Stored items from a collection:
--*--

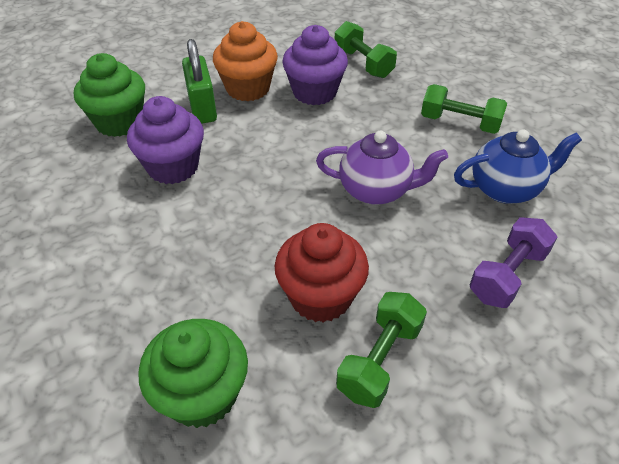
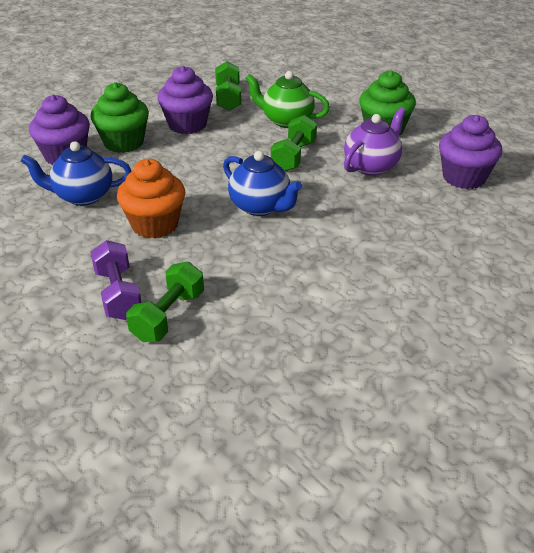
blue teapot: 1 -> 2
green padlock: 1 -> 0
green teapot: 0 -> 1
purple cupcake: 2 -> 3
red cupcake: 1 -> 0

--*--

§ **Action item**: Starting with the line that contains "green padlock: 1 -> 0", return each line through the last one of the data above, exactly as written and nothing more.

§ **Answer to this exercise**:
green padlock: 1 -> 0
green teapot: 0 -> 1
purple cupcake: 2 -> 3
red cupcake: 1 -> 0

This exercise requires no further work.